• _EXERCISE INSTRUCTIONS_
Copy every line from the records that holds the word "buzzer".

• _DATA EXTRACT_
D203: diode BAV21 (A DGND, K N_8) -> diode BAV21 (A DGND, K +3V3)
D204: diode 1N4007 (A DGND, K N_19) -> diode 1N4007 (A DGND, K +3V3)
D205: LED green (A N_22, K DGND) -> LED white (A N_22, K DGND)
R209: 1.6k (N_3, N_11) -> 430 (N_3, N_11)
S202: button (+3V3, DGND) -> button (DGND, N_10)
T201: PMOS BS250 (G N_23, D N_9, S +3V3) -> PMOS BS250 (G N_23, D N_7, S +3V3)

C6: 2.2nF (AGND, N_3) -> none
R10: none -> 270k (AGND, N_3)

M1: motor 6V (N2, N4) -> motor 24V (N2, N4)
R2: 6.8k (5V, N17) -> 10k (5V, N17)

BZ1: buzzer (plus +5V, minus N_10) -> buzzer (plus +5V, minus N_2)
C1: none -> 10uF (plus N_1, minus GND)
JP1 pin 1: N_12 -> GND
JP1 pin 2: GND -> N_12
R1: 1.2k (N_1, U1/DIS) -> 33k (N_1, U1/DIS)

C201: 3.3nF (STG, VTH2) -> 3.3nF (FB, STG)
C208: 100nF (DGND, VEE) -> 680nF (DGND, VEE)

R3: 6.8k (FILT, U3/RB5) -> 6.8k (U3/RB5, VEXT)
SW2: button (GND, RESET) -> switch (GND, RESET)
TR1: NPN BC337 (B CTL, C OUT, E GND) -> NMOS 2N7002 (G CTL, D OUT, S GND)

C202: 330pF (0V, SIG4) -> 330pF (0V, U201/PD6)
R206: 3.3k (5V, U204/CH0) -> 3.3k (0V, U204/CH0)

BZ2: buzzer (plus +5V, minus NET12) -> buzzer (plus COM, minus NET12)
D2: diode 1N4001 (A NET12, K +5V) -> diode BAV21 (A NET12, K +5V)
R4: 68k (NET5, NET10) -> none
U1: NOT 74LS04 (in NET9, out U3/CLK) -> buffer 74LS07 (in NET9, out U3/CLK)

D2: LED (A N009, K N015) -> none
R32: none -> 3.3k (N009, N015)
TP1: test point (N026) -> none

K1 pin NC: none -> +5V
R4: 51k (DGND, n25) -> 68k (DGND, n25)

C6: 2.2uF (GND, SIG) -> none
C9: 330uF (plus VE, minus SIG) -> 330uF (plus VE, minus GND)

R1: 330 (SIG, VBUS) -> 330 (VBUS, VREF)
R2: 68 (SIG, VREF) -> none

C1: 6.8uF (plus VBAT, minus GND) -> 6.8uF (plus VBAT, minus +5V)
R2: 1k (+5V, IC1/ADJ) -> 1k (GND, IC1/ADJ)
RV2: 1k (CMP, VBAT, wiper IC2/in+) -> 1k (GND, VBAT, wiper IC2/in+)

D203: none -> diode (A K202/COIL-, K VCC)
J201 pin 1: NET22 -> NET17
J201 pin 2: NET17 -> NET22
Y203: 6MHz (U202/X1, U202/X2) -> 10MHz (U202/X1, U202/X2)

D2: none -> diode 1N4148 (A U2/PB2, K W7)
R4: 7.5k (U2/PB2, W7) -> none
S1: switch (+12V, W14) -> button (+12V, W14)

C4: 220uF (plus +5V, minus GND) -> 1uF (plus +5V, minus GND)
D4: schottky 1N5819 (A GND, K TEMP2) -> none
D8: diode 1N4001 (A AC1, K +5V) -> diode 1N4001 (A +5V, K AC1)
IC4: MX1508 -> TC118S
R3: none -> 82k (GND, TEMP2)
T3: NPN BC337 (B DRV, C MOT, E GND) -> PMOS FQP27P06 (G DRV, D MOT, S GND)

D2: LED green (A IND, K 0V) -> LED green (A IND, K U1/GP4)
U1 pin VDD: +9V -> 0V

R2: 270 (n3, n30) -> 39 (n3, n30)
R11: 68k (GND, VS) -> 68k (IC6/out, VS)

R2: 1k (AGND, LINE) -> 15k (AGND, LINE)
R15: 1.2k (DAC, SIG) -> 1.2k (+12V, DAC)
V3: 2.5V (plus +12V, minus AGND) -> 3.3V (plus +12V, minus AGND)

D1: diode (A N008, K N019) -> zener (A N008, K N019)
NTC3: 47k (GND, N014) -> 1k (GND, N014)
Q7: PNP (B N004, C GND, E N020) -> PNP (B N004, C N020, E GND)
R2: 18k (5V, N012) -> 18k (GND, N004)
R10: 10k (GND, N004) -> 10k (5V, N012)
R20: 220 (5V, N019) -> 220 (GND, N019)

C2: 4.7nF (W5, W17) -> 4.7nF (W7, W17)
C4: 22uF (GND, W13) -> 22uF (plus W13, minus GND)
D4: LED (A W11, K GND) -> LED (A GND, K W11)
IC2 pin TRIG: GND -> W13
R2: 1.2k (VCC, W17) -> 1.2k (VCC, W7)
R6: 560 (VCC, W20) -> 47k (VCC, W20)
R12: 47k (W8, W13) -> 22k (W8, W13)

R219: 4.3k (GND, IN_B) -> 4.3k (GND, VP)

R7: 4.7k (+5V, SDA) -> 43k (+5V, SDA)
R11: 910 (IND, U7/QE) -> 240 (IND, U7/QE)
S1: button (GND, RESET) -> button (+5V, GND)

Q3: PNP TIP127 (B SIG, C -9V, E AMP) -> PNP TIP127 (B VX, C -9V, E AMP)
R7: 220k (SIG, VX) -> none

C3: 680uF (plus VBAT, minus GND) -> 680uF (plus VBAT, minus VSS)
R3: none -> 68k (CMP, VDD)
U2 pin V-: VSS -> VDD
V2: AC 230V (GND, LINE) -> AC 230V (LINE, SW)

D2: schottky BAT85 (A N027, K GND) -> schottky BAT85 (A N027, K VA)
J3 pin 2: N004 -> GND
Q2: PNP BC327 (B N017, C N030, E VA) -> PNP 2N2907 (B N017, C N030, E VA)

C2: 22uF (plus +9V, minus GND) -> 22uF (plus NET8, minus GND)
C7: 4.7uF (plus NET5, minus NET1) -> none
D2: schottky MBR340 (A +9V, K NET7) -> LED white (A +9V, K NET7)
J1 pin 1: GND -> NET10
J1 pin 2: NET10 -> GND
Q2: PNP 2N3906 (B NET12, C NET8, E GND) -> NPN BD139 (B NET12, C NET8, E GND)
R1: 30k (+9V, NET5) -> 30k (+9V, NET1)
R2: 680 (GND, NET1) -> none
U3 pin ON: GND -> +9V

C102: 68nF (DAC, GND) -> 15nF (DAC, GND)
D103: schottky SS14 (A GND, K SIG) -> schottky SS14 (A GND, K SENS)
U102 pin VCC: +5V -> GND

• _TASK RESULT_
BZ1: buzzer (plus +5V, minus N_10) -> buzzer (plus +5V, minus N_2)
BZ2: buzzer (plus +5V, minus NET12) -> buzzer (plus COM, minus NET12)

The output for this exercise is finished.